* _Source records_:
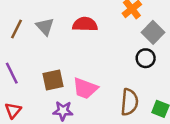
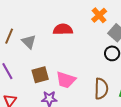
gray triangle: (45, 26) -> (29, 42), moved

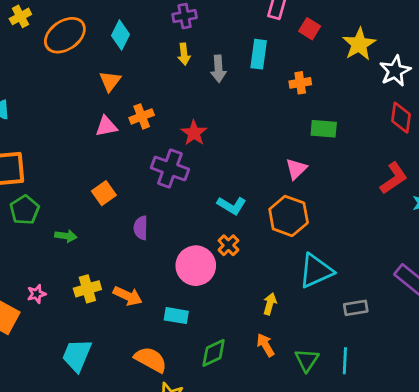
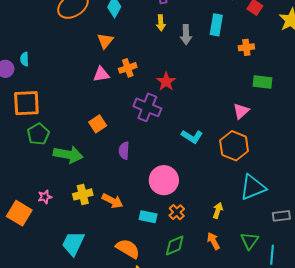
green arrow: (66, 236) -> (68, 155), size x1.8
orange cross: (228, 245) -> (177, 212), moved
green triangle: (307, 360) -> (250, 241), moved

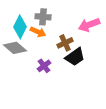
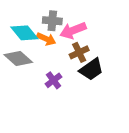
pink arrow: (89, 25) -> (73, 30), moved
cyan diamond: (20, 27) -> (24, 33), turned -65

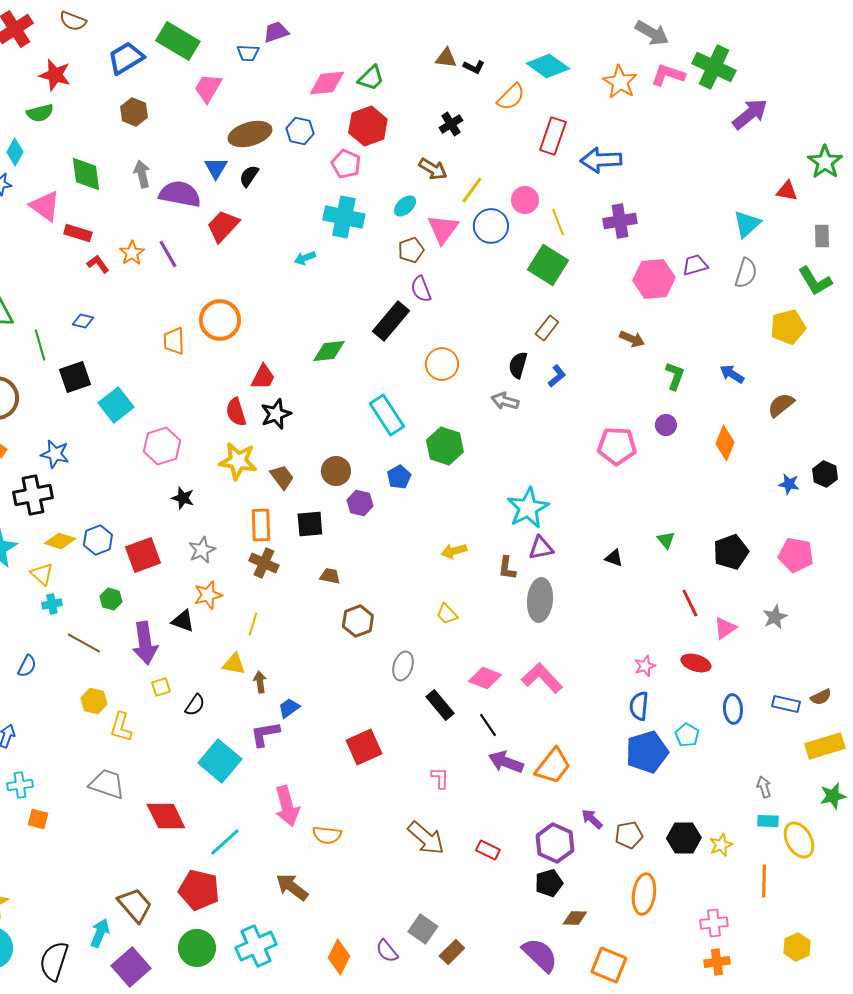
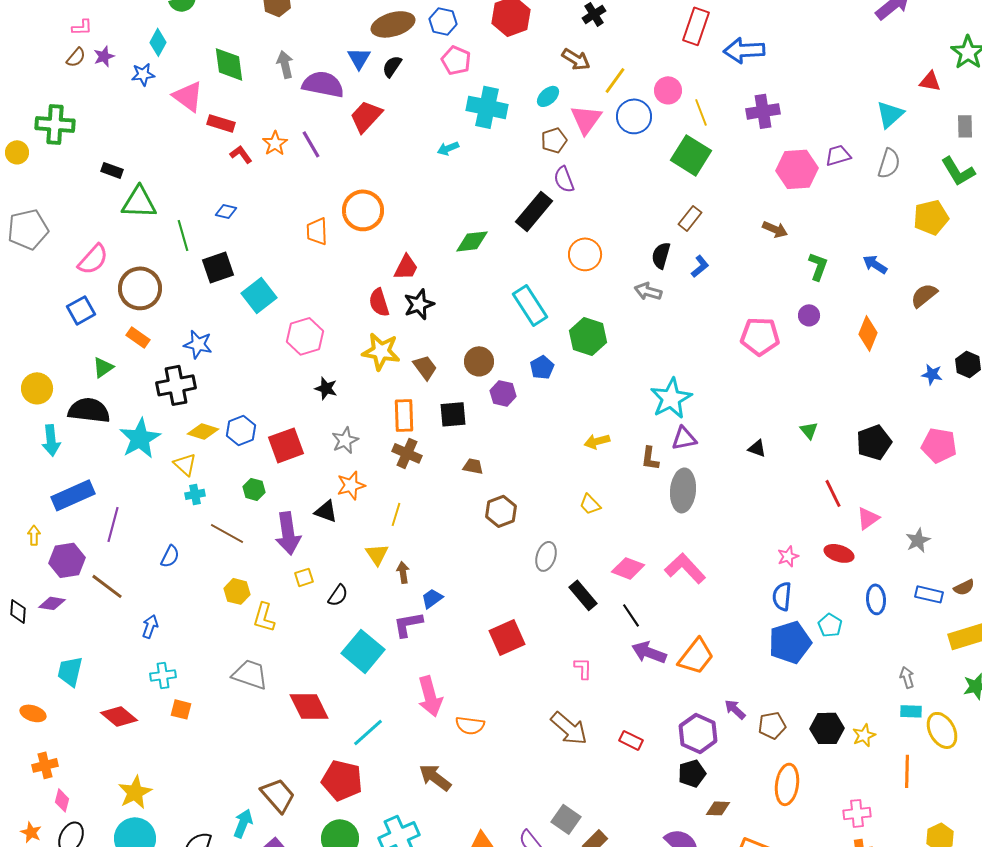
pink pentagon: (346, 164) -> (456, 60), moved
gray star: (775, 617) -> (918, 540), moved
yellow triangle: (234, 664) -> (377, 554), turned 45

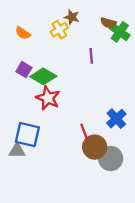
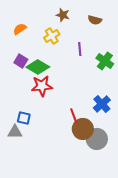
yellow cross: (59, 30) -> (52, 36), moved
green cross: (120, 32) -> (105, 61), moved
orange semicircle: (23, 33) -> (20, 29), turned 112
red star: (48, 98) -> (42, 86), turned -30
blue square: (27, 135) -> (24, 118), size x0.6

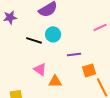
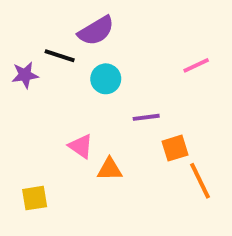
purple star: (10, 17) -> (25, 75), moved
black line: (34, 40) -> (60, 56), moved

* _YOUR INSTRUCTIONS_: For each line above that contains the word "moved", make a copy.

* _YOUR SOLUTION_:
gray triangle: (45, 26) -> (29, 42), moved
orange cross: (228, 245) -> (177, 212), moved
green triangle: (307, 360) -> (250, 241), moved
pink arrow: (89, 25) -> (73, 30), moved
pink pentagon: (346, 164) -> (456, 60), moved
gray star: (775, 617) -> (918, 540), moved
yellow cross: (59, 30) -> (52, 36), moved
green cross: (120, 32) -> (105, 61), moved
purple star: (10, 17) -> (25, 75), moved
black line: (34, 40) -> (60, 56), moved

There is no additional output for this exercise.